- [What is expected] Once the line holding "black duck [329,376,422,452]" is found in the listing below, write it out and each later line exactly, up to and including the one holding "grey clock [577,308,617,390]".

- [Input data]
=====
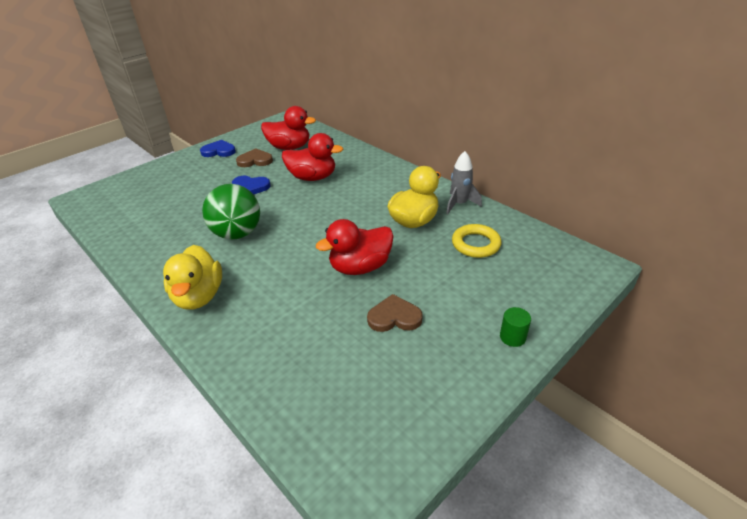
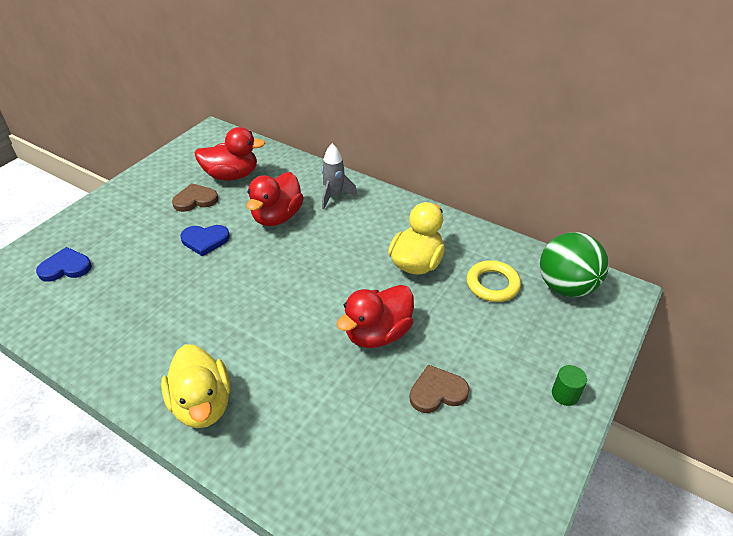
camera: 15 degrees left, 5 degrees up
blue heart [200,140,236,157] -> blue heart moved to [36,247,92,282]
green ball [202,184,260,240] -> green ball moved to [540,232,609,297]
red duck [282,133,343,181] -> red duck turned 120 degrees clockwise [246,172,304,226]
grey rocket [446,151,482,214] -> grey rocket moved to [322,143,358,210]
=====
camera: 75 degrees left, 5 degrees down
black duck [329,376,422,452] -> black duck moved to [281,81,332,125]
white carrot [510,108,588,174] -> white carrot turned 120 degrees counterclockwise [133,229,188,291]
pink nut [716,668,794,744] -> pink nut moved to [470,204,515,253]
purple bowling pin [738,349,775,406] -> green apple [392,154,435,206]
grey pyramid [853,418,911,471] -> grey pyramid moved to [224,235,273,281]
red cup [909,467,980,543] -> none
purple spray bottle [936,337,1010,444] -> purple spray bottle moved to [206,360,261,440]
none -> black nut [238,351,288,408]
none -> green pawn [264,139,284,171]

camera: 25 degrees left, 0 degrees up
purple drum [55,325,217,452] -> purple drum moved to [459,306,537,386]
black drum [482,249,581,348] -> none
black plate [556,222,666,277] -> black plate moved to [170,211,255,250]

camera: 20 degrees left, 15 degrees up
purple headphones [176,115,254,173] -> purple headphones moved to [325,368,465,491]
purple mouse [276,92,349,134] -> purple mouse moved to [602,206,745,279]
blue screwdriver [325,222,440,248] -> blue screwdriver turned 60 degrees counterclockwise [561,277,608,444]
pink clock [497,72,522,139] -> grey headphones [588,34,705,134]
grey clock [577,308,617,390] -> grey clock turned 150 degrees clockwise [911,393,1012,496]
=====
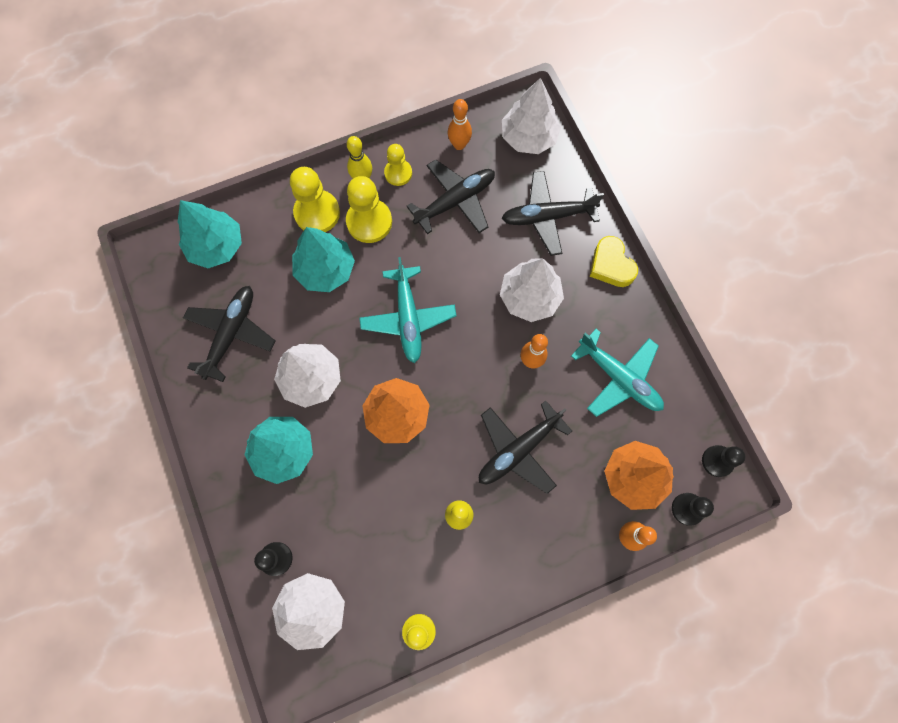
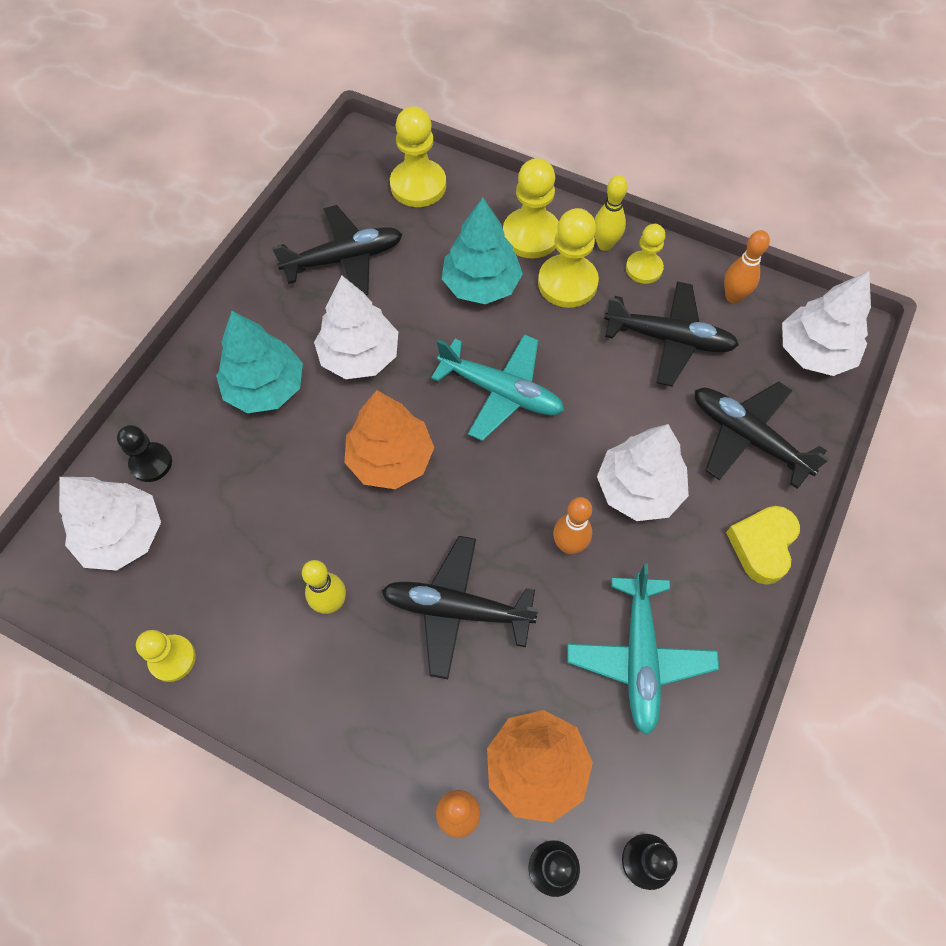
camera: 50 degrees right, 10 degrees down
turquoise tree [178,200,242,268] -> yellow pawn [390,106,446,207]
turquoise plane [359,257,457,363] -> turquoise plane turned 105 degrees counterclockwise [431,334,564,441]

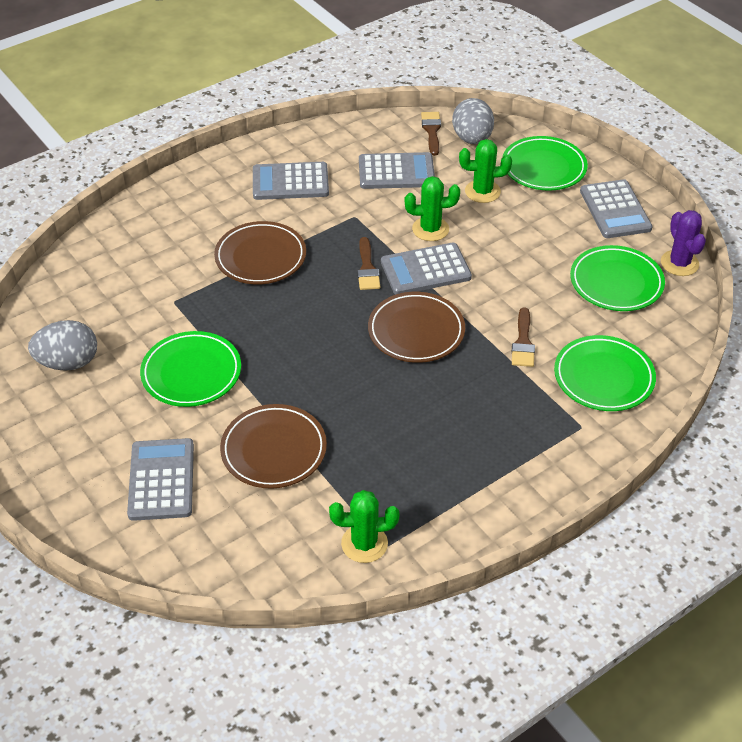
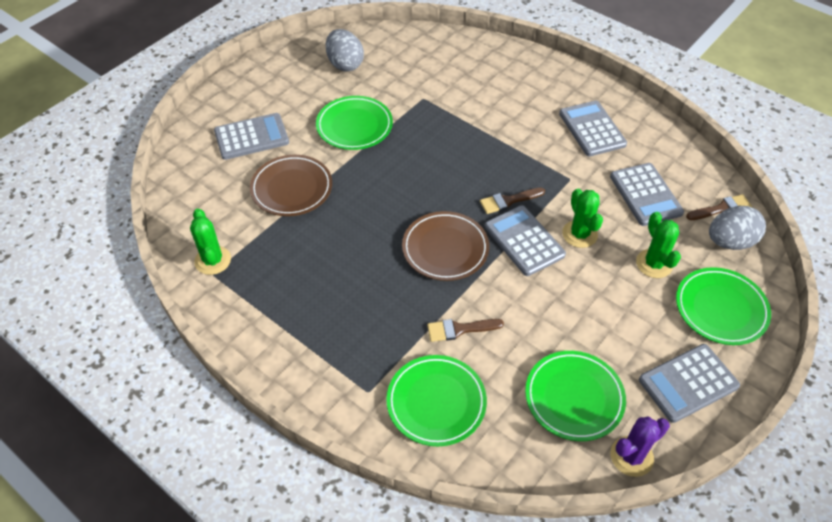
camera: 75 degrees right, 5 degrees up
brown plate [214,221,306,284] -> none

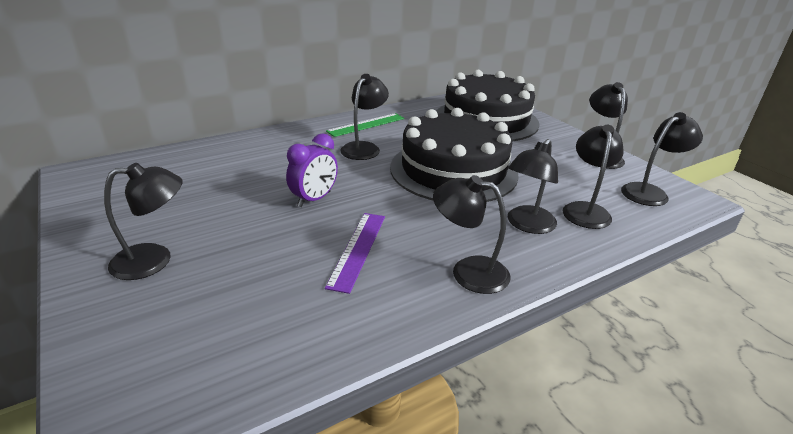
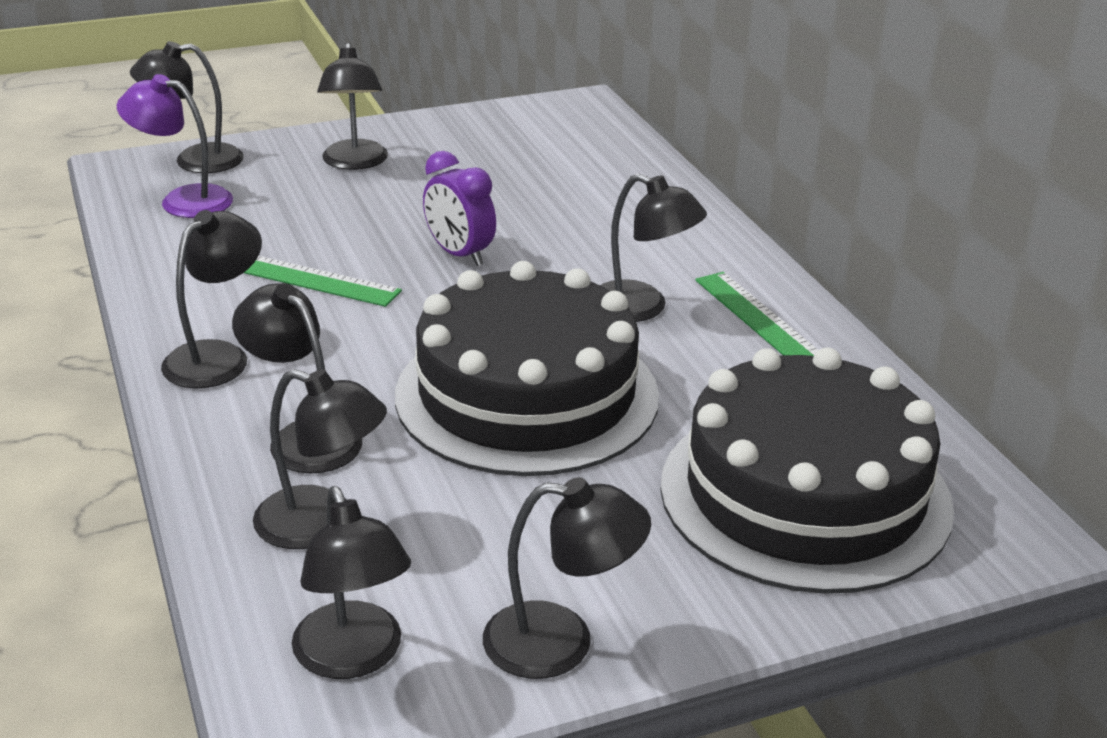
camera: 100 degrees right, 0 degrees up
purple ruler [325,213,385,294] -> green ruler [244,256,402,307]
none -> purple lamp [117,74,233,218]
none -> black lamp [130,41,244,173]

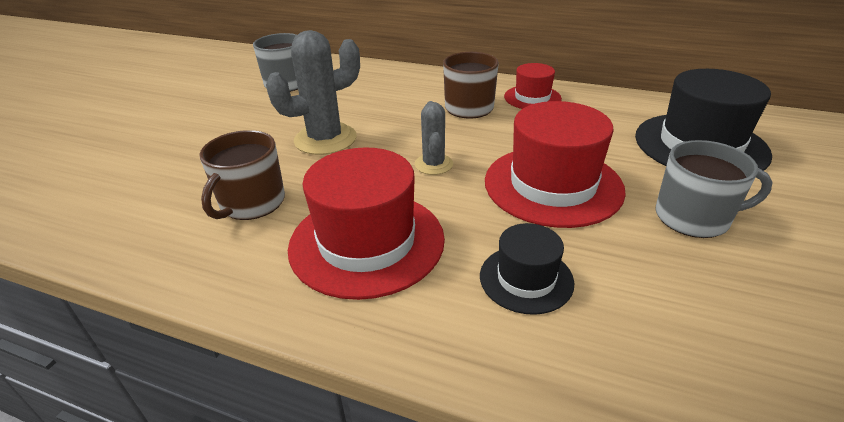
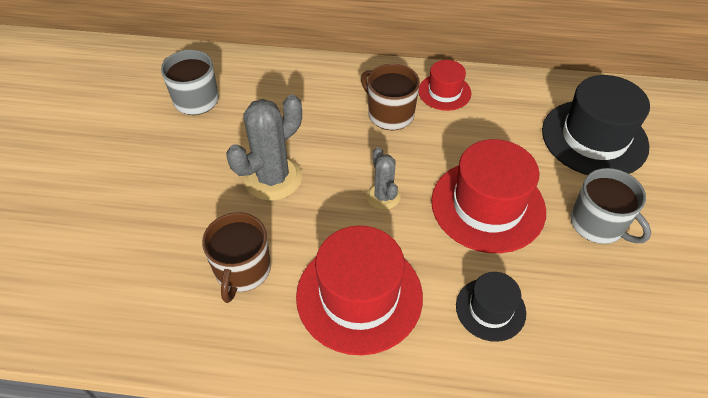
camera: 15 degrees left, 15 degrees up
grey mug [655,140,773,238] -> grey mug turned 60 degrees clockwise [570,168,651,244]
=====
- [Solution to the problem]
black duck [329,376,422,452] -> black duck moved to [281,81,332,125]
white carrot [510,108,588,174] -> white carrot turned 120 degrees counterclockwise [133,229,188,291]
pink nut [716,668,794,744] -> pink nut moved to [470,204,515,253]
purple bowling pin [738,349,775,406] -> green apple [392,154,435,206]
grey pyramid [853,418,911,471] -> grey pyramid moved to [224,235,273,281]
red cup [909,467,980,543] -> none
purple spray bottle [936,337,1010,444] -> purple spray bottle moved to [206,360,261,440]
none -> black nut [238,351,288,408]
none -> green pawn [264,139,284,171]

camera: 25 degrees left, 0 degrees up
purple drum [55,325,217,452] -> purple drum moved to [459,306,537,386]
black drum [482,249,581,348] -> none
black plate [556,222,666,277] -> black plate moved to [170,211,255,250]

camera: 20 degrees left, 15 degrees up
purple headphones [176,115,254,173] -> purple headphones moved to [325,368,465,491]
purple mouse [276,92,349,134] -> purple mouse moved to [602,206,745,279]
blue screwdriver [325,222,440,248] -> blue screwdriver turned 60 degrees counterclockwise [561,277,608,444]
pink clock [497,72,522,139] -> grey headphones [588,34,705,134]
grey clock [577,308,617,390] -> grey clock turned 150 degrees clockwise [911,393,1012,496]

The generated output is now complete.